● Task
Look for the line containing "white tile B5:C5" in the entries below, then print that line and all that follow it exactly.

● Object state change records
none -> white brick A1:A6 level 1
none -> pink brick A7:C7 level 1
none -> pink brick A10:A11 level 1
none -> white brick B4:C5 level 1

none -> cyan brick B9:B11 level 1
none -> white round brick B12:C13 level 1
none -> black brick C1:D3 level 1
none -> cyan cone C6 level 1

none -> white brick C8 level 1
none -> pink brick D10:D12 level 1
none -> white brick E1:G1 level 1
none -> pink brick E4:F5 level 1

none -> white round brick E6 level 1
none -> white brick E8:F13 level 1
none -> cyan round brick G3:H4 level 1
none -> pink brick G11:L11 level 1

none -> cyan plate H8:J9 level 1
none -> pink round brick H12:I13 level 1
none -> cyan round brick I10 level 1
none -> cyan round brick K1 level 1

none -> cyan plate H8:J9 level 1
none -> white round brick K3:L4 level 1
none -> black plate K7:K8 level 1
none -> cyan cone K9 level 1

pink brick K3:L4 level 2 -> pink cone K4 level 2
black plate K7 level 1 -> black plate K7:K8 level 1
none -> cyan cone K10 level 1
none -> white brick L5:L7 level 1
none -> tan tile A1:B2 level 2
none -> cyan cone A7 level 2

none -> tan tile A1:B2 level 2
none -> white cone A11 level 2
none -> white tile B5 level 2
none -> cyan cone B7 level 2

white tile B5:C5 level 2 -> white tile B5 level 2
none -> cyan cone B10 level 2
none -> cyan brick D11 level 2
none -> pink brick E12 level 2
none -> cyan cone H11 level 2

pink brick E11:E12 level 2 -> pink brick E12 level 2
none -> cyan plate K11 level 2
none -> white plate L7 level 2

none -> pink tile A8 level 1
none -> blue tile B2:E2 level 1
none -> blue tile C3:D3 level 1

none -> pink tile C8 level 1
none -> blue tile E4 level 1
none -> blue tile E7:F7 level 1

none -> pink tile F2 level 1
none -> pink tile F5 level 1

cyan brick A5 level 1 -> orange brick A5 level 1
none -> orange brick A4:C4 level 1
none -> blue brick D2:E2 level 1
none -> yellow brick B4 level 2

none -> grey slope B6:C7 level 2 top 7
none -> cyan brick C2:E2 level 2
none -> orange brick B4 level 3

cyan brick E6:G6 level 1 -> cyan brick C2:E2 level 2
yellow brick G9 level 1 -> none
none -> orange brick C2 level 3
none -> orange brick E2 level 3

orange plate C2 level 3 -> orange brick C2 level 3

● Result for this task
white tile B5:C5 level 2 -> white tile B5 level 2
none -> cyan cone B10 level 2
none -> cyan brick D11 level 2
none -> pink brick E12 level 2
none -> cyan cone H11 level 2

pink brick E11:E12 level 2 -> pink brick E12 level 2
none -> cyan plate K11 level 2
none -> white plate L7 level 2

none -> pink tile A8 level 1
none -> blue tile B2:E2 level 1
none -> blue tile C3:D3 level 1

none -> pink tile C8 level 1
none -> blue tile E4 level 1
none -> blue tile E7:F7 level 1

none -> pink tile F2 level 1
none -> pink tile F5 level 1

cyan brick A5 level 1 -> orange brick A5 level 1
none -> orange brick A4:C4 level 1
none -> blue brick D2:E2 level 1
none -> yellow brick B4 level 2

none -> grey slope B6:C7 level 2 top 7
none -> cyan brick C2:E2 level 2
none -> orange brick B4 level 3

cyan brick E6:G6 level 1 -> cyan brick C2:E2 level 2
yellow brick G9 level 1 -> none
none -> orange brick C2 level 3
none -> orange brick E2 level 3

orange plate C2 level 3 -> orange brick C2 level 3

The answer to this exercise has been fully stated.